Source material:
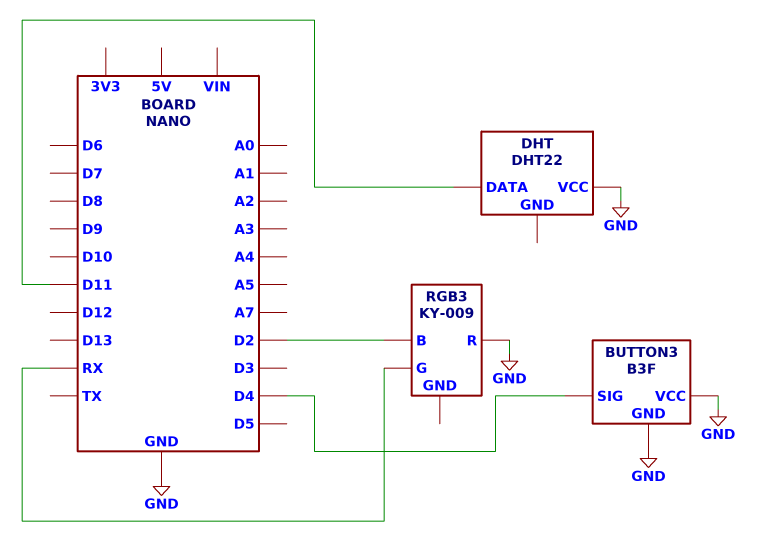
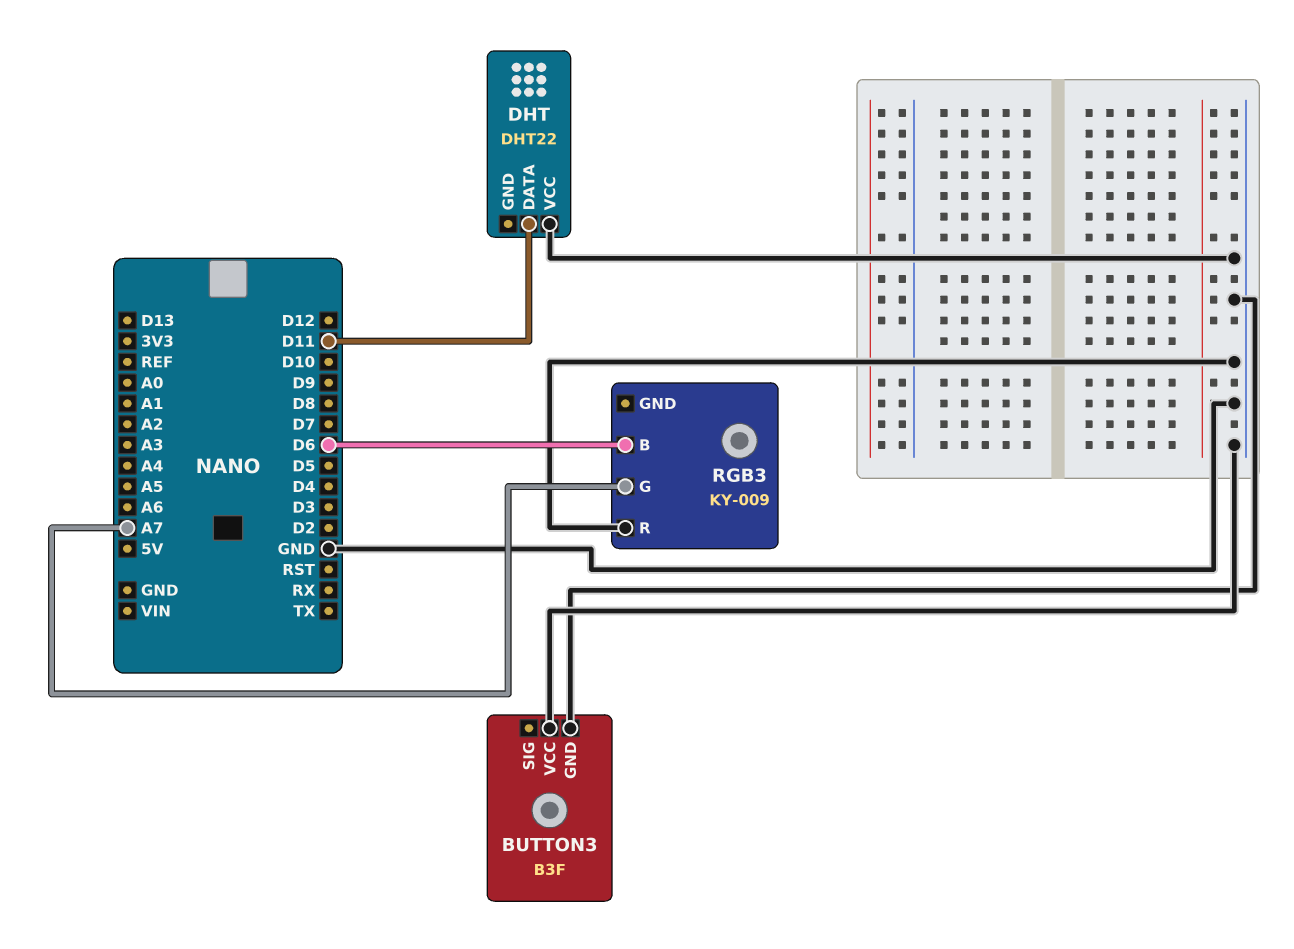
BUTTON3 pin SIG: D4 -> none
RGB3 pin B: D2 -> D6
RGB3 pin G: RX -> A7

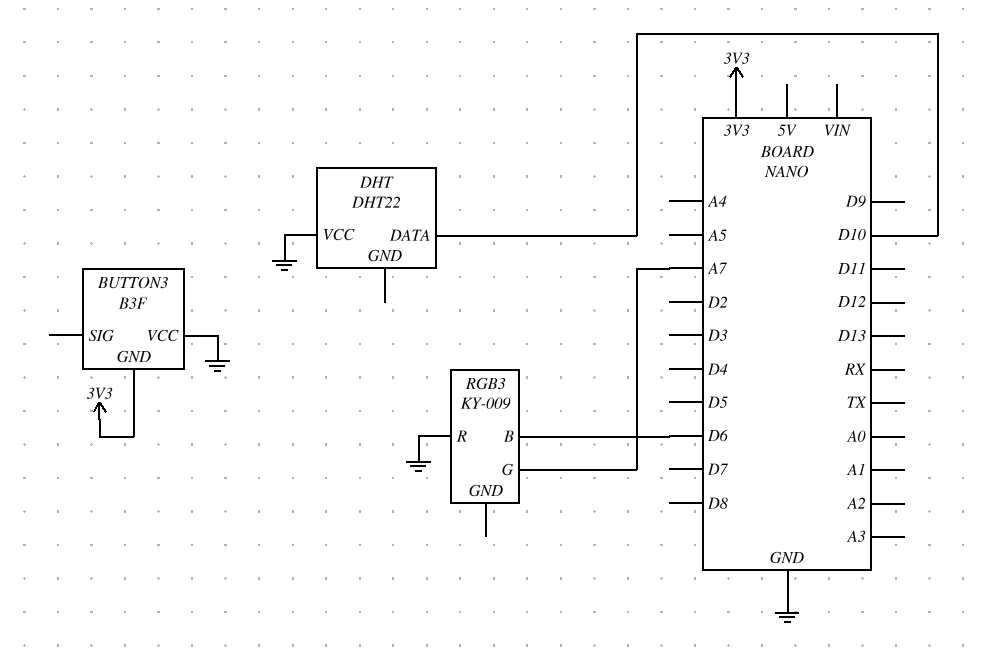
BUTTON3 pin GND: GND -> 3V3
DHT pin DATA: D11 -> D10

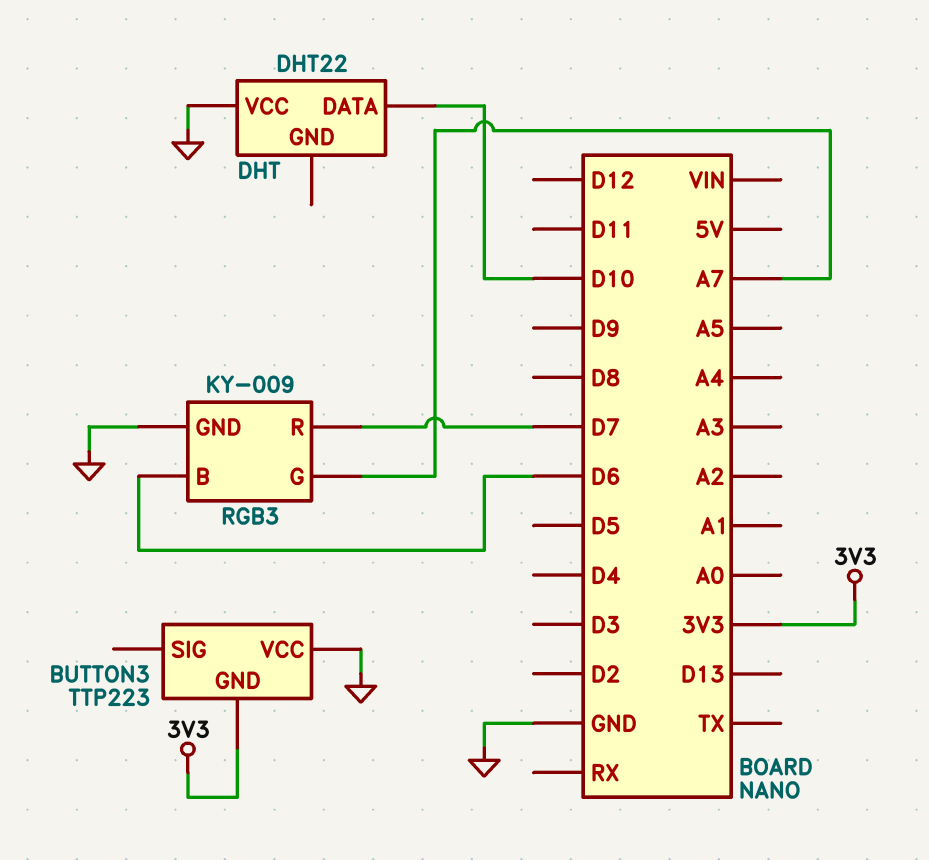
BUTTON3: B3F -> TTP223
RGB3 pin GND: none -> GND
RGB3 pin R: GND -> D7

Required work: Go through the records above and return each line in which the word "none" occurs.

Answer to the exercise:
BUTTON3 pin SIG: D4 -> none
RGB3 pin GND: none -> GND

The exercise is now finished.